• **Exercise**
Every line with the string "degrees" in it belongs in your answer, so copy them all from the data.

• **Provided records**
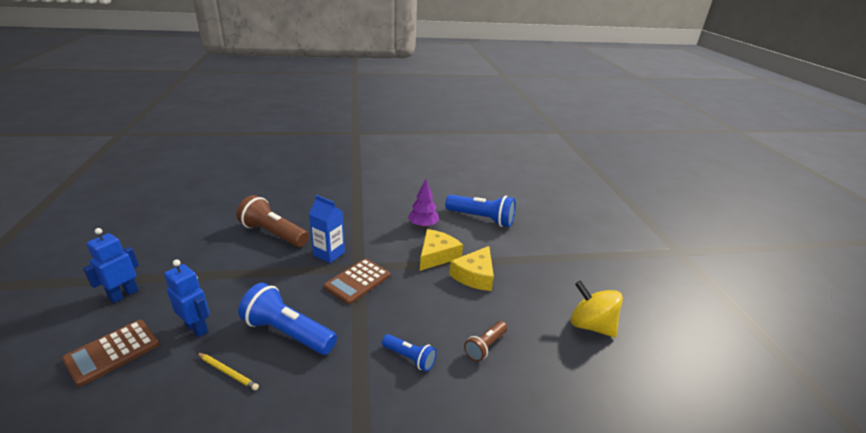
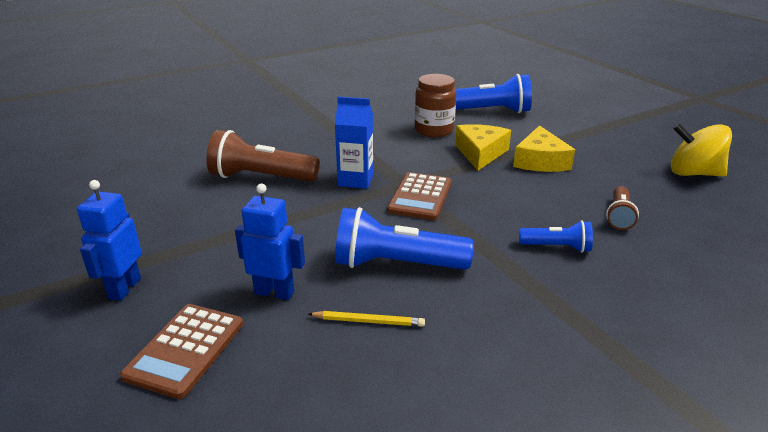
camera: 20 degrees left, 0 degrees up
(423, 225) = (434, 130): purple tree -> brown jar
* * *
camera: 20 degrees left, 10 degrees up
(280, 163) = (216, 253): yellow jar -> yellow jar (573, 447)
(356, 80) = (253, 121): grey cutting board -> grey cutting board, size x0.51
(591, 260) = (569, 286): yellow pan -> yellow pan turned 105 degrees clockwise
==
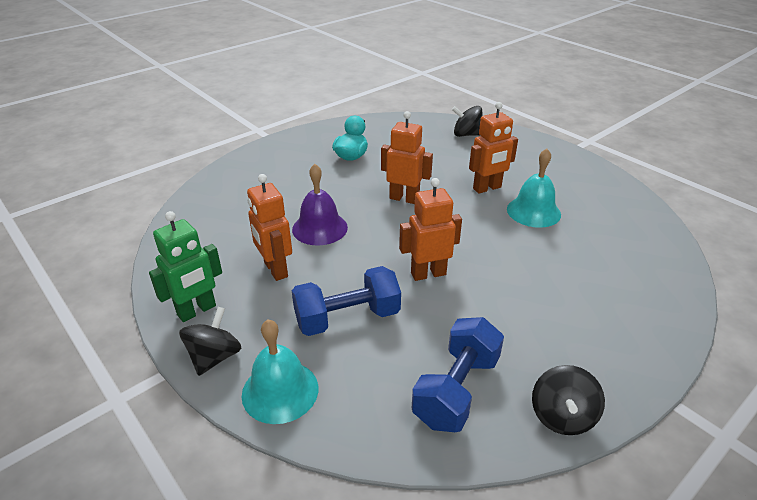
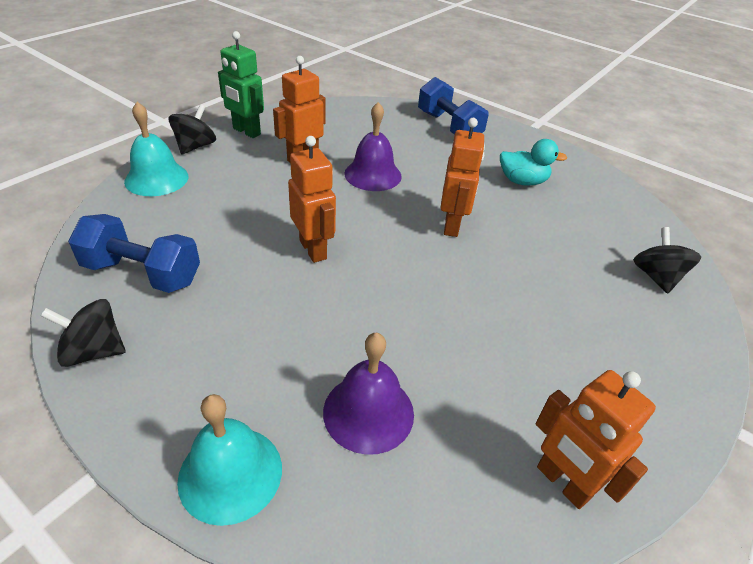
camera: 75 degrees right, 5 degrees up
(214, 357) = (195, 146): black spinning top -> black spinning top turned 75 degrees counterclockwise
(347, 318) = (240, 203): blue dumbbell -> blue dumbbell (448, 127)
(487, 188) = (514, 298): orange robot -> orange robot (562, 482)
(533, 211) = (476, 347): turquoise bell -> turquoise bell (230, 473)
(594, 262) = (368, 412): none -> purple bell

• **Written answer**
camera: 20 degrees left, 0 degrees up
camera: 20 degrees left, 10 degrees up
(591, 260) = (569, 286): yellow pan -> yellow pan turned 105 degrees clockwise
camera: 75 degrees right, 5 degrees up
(214, 357) = (195, 146): black spinning top -> black spinning top turned 75 degrees counterclockwise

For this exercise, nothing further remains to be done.